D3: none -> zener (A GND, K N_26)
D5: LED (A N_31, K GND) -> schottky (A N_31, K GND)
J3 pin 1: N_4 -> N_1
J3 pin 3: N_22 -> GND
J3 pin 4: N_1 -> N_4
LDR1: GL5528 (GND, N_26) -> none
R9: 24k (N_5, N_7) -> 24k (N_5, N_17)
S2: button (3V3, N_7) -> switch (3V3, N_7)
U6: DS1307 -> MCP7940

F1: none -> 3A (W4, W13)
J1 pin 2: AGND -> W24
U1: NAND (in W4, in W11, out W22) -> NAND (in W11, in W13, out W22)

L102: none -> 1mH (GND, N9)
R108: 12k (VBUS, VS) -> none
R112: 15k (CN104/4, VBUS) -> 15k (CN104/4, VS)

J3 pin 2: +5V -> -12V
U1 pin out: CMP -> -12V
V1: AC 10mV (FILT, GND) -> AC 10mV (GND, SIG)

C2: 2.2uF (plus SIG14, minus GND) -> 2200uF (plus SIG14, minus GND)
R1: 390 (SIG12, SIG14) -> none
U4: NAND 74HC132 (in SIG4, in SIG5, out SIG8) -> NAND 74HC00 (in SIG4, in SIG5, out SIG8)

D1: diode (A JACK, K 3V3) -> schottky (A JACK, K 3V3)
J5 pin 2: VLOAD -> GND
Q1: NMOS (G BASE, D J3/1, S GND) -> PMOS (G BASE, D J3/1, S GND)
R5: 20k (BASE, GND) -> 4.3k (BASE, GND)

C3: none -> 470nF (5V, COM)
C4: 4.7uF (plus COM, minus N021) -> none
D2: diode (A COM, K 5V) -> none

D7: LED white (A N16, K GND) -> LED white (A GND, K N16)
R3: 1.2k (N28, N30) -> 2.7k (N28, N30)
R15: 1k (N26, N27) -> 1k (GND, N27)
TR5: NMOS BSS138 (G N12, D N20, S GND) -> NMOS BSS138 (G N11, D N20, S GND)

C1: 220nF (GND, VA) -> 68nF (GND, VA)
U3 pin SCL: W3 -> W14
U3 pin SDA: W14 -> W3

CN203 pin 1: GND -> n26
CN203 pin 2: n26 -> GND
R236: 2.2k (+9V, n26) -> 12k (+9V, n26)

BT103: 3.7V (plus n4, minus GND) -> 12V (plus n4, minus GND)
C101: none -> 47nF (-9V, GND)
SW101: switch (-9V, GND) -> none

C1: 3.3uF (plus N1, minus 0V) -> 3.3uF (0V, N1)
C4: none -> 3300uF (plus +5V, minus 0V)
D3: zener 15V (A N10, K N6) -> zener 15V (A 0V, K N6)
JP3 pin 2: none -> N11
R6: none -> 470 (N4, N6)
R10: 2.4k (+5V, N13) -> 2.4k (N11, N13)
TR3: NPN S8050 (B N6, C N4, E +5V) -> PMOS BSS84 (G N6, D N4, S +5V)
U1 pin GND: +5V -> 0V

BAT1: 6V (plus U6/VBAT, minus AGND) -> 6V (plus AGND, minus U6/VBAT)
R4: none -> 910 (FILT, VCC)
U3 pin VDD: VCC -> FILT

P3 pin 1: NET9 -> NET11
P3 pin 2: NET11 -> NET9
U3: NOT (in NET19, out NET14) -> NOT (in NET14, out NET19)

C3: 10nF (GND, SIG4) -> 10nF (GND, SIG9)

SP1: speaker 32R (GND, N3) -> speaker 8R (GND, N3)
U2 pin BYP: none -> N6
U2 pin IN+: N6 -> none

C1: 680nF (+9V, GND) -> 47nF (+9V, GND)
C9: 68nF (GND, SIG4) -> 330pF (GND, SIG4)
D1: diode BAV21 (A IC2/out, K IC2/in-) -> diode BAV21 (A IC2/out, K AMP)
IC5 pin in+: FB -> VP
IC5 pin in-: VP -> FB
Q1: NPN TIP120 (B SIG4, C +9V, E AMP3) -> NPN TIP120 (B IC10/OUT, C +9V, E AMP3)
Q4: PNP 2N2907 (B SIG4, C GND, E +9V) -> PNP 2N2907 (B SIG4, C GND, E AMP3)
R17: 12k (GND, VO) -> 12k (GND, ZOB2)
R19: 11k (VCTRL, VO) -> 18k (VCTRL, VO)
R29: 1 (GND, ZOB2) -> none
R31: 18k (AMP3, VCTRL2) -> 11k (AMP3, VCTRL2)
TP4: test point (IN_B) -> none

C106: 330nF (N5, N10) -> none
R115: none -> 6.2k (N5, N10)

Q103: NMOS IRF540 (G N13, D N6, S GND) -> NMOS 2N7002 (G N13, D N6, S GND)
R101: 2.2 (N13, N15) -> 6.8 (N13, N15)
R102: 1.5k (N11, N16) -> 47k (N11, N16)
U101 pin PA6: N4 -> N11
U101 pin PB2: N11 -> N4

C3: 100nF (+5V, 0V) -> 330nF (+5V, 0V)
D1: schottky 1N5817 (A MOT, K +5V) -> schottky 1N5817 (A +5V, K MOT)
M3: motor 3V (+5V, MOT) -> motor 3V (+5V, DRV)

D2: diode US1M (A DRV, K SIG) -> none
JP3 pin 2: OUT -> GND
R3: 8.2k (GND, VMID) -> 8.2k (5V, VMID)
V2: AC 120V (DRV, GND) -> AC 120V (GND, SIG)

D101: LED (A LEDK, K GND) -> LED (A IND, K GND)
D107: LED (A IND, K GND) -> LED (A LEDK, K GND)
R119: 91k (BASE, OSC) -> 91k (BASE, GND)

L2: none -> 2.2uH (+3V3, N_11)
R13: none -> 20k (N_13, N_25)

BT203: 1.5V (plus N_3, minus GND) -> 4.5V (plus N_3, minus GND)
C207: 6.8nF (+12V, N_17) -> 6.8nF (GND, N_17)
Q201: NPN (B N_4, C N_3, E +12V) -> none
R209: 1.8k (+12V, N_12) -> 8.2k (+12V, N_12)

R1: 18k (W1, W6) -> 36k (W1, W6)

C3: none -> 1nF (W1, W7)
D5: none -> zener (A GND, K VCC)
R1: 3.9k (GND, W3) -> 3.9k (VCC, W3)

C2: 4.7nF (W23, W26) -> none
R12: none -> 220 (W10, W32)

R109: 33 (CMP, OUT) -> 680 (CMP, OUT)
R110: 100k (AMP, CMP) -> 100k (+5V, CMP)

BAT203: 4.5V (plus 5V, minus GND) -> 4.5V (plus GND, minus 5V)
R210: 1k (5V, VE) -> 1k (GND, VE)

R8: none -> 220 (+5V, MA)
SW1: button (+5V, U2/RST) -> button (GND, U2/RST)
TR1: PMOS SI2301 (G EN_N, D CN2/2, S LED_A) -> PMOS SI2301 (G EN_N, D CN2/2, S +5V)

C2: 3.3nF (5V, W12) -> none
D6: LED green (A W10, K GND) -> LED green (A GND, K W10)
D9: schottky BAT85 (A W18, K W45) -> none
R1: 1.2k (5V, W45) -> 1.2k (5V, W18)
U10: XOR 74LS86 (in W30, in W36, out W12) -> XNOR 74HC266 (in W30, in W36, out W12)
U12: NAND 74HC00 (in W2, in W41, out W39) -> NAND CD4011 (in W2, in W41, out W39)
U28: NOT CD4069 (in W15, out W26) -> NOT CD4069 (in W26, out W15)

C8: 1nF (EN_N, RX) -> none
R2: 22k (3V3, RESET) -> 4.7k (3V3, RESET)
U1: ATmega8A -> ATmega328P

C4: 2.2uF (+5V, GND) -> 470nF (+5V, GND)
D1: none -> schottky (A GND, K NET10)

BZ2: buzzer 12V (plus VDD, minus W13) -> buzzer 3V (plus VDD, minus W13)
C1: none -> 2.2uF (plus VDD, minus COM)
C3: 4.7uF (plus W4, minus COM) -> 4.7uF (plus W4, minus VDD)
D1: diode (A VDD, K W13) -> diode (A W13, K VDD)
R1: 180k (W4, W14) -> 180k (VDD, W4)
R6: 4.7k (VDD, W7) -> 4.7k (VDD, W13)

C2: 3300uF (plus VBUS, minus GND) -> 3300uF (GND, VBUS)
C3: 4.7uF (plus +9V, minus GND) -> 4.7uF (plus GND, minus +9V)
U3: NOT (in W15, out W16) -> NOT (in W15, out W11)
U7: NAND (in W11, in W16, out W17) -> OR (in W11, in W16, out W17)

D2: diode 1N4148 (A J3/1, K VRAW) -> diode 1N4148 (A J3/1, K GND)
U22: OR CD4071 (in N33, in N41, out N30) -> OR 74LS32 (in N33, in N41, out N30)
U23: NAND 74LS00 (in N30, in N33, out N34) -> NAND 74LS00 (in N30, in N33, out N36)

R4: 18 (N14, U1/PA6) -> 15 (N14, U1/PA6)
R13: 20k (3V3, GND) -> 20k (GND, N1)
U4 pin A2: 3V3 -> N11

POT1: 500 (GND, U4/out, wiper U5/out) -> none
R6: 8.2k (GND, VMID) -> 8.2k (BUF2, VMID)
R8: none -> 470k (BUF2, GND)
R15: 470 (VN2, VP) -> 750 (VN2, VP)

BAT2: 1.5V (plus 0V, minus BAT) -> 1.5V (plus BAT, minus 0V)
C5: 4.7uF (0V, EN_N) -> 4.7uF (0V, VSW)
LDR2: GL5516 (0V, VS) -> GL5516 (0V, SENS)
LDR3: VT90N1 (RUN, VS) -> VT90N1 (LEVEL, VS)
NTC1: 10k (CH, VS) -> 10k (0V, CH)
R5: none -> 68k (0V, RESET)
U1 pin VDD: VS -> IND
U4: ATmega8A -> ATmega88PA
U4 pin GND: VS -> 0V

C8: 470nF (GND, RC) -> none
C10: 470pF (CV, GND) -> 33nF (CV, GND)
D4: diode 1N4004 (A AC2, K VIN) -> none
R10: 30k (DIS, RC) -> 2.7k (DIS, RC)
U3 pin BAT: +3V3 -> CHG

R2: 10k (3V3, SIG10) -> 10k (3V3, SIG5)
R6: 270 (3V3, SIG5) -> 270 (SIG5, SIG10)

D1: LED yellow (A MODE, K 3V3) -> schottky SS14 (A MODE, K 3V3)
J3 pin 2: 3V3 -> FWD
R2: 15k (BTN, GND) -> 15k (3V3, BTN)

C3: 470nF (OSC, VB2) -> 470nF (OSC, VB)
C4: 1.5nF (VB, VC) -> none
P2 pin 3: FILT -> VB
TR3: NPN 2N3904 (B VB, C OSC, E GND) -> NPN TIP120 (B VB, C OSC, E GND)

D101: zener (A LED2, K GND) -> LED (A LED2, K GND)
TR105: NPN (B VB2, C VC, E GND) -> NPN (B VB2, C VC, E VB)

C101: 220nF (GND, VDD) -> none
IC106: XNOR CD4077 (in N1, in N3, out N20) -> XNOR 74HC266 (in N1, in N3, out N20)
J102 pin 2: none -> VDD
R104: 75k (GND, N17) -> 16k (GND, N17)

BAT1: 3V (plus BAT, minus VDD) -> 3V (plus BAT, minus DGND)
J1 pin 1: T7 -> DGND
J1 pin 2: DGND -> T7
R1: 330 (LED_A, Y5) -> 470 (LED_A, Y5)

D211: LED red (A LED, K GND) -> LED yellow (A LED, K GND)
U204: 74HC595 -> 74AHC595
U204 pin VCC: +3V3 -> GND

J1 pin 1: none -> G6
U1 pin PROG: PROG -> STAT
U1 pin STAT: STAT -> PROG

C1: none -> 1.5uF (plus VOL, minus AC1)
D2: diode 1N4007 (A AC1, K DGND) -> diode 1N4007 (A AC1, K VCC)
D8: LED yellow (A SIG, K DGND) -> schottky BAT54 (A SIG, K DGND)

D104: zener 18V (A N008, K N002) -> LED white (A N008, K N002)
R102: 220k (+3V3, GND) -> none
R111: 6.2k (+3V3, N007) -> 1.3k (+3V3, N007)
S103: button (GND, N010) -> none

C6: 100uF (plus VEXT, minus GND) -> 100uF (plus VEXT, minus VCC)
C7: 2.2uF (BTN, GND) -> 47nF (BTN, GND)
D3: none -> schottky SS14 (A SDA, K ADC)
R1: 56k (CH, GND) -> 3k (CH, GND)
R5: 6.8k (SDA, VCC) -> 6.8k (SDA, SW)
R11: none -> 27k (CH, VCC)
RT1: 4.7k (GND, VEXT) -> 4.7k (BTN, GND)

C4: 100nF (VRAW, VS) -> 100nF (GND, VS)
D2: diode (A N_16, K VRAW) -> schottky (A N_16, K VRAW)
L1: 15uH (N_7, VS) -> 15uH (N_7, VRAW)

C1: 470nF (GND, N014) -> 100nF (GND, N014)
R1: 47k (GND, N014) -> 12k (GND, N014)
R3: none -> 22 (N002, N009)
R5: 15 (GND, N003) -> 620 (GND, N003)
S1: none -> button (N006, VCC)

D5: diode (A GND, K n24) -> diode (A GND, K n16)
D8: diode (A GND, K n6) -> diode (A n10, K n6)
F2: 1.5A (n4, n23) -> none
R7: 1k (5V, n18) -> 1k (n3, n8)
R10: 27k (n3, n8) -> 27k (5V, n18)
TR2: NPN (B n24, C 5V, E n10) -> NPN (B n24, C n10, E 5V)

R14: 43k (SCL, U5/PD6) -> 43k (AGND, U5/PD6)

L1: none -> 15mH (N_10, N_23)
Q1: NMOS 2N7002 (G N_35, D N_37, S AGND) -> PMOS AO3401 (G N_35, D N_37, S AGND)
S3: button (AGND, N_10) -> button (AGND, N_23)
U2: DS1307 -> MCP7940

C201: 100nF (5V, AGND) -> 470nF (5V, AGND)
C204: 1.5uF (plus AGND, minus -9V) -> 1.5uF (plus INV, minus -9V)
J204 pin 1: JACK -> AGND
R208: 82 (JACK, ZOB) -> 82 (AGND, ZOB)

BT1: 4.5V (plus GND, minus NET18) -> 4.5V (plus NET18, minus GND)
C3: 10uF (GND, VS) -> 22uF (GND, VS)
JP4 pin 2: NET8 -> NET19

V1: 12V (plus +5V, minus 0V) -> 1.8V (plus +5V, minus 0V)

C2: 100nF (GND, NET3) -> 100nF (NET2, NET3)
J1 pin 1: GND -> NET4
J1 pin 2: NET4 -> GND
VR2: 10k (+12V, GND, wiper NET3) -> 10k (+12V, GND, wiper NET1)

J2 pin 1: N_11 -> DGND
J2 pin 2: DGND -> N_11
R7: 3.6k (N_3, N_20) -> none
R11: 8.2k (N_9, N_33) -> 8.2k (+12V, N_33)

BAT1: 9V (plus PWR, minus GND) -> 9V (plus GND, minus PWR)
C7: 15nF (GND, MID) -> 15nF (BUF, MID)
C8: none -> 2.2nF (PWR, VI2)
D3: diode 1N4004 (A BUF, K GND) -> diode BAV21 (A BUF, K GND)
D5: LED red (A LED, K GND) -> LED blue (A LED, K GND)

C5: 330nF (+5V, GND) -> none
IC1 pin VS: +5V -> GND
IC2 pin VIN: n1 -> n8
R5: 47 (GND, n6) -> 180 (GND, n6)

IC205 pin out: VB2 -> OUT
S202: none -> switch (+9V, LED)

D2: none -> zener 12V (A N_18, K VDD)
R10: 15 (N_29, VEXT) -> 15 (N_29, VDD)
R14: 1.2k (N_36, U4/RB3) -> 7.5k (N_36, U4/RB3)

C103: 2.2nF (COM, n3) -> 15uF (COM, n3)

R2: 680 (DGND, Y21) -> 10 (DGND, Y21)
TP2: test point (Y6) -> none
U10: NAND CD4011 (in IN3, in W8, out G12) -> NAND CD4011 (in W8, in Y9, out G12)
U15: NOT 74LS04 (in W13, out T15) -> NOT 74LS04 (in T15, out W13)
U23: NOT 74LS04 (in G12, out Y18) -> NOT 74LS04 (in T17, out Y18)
──────
#### Task to complete:
The lines of the data, from the first through the one containing "J1 pin 2: AGND -> W24", are to be transcribed exactly.

#### Answer for this exercise:
D3: none -> zener (A GND, K N_26)
D5: LED (A N_31, K GND) -> schottky (A N_31, K GND)
J3 pin 1: N_4 -> N_1
J3 pin 3: N_22 -> GND
J3 pin 4: N_1 -> N_4
LDR1: GL5528 (GND, N_26) -> none
R9: 24k (N_5, N_7) -> 24k (N_5, N_17)
S2: button (3V3, N_7) -> switch (3V3, N_7)
U6: DS1307 -> MCP7940

F1: none -> 3A (W4, W13)
J1 pin 2: AGND -> W24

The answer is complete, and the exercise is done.